● Exercise goal: From the data below, retype exactly the lines starting with the one that contains "(770, 253) = (245, 158): turquoise" and ending with the one that contains "(845, 374) = (332, 78): turquoise", both included.

● Information supplied:
*** Begin section ***
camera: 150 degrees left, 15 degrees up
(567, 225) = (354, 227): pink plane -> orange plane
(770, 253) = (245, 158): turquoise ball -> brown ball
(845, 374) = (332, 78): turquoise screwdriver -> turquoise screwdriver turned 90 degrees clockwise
*** End section ***
*** Begin section ***
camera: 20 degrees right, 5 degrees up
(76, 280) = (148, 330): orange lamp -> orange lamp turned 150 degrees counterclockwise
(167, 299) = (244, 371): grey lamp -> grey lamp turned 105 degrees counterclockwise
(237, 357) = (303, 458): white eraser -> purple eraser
*** End section ***
*** Begin section ***
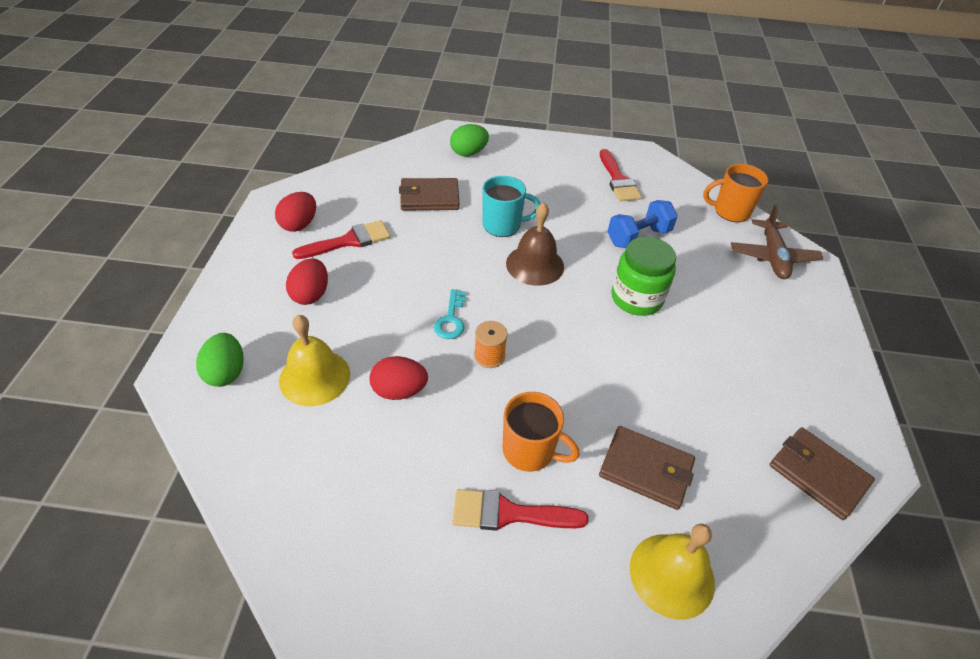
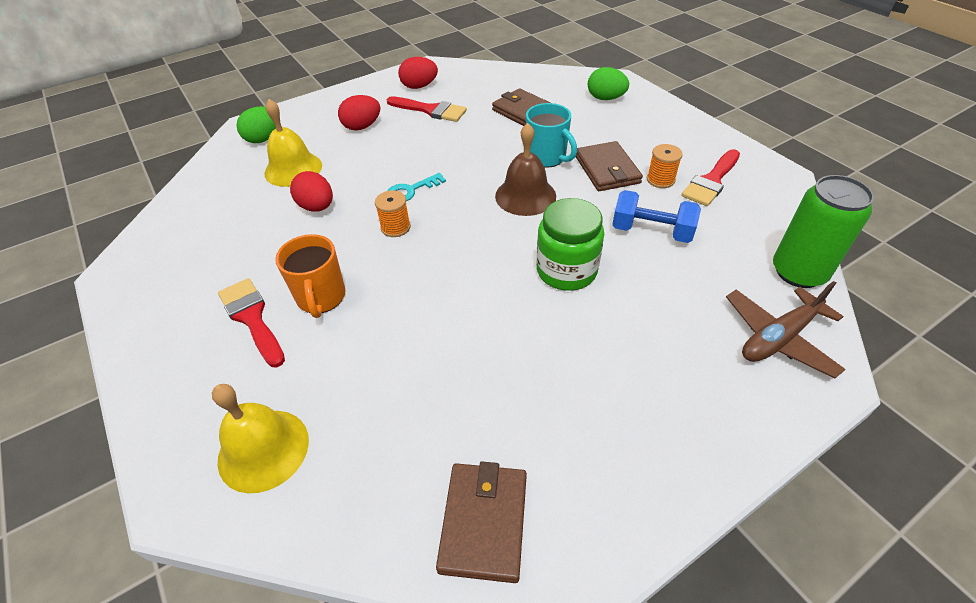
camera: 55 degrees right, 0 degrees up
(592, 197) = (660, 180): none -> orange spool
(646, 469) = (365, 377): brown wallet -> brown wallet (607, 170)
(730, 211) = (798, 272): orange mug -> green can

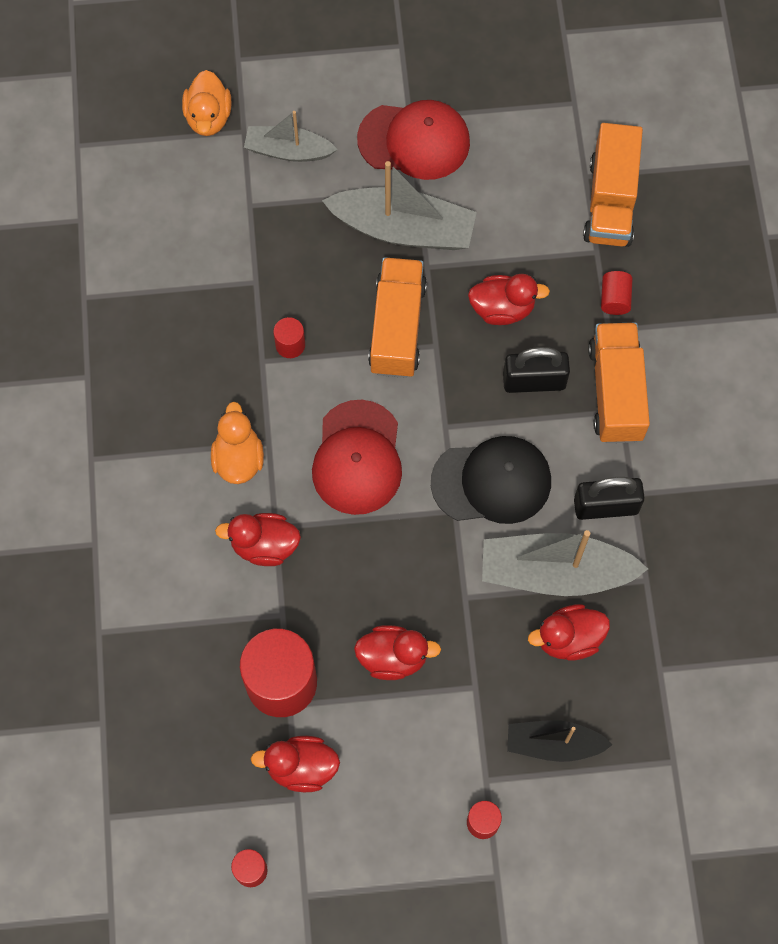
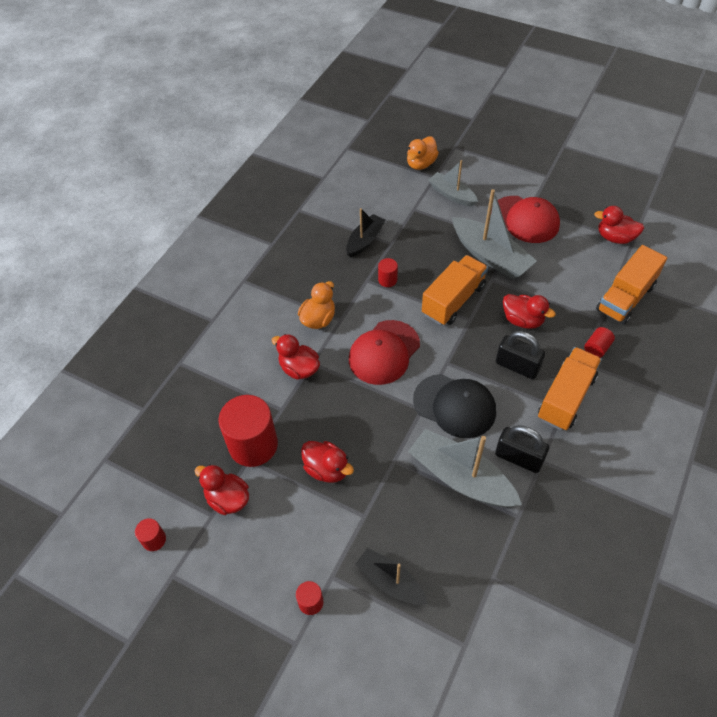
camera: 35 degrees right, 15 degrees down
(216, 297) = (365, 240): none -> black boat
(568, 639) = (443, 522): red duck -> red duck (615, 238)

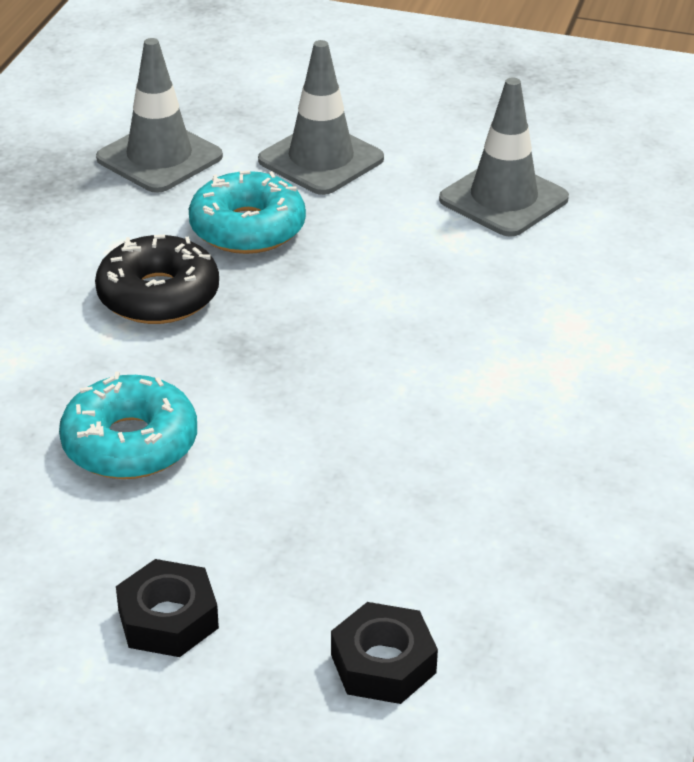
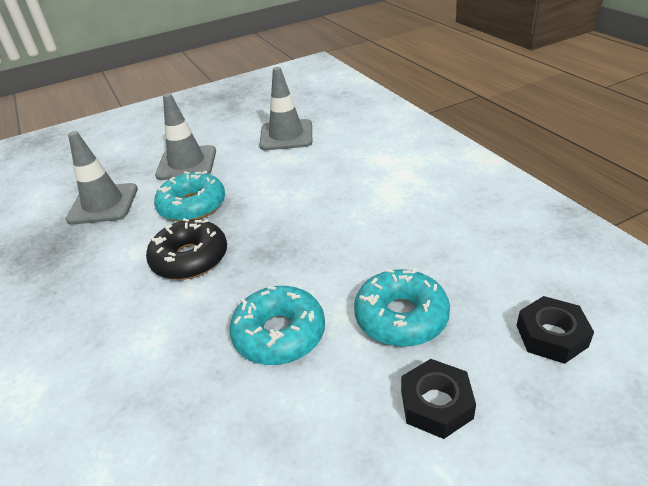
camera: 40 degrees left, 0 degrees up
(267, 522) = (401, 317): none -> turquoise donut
*** End section ***
● Output for this task:
(770, 253) = (245, 158): turquoise ball -> brown ball
(845, 374) = (332, 78): turquoise screwdriver -> turquoise screwdriver turned 90 degrees clockwise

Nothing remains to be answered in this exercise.